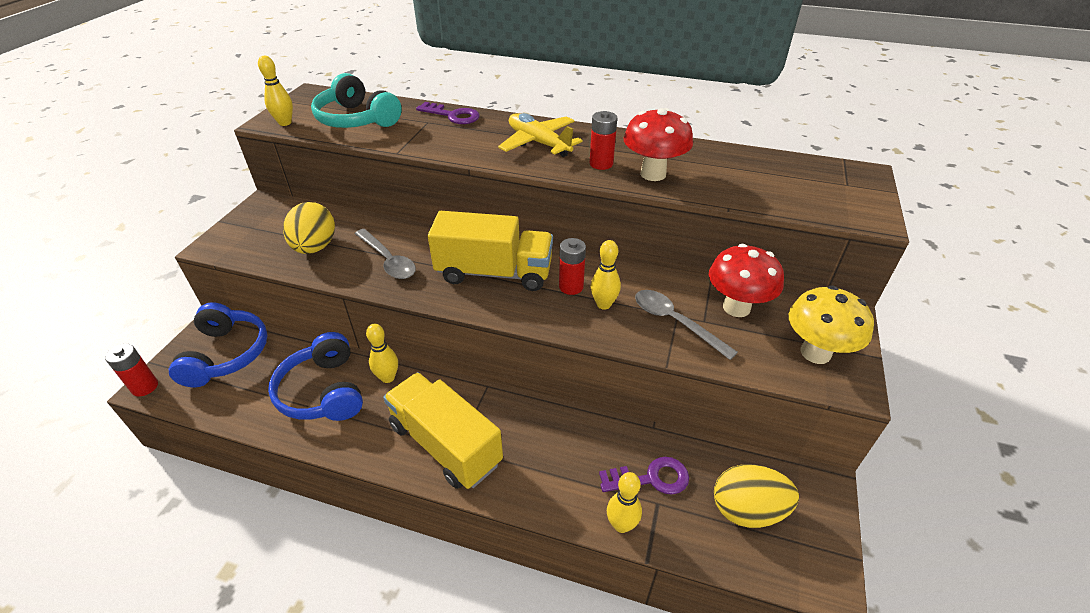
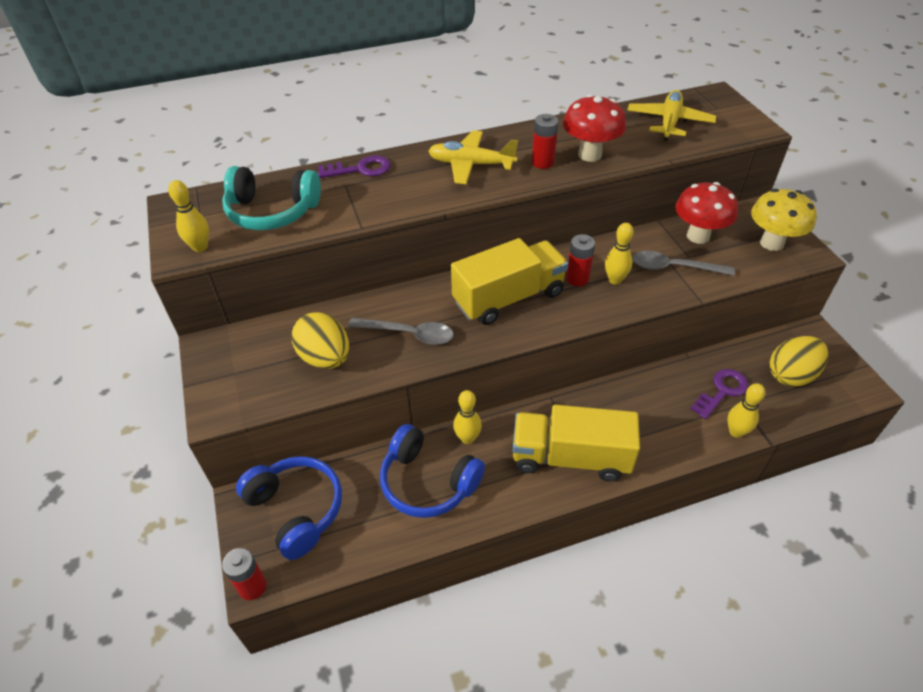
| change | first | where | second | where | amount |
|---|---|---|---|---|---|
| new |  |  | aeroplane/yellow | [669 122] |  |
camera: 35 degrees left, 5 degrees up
+===+
The result should be a word-for-word restatement of all the data, without images.

_Result below_
| change | first | where | second | where | amount |
|---|---|---|---|---|---|
| new |  |  | aeroplane/yellow | [669 122] |  |
camera: 35 degrees left, 5 degrees up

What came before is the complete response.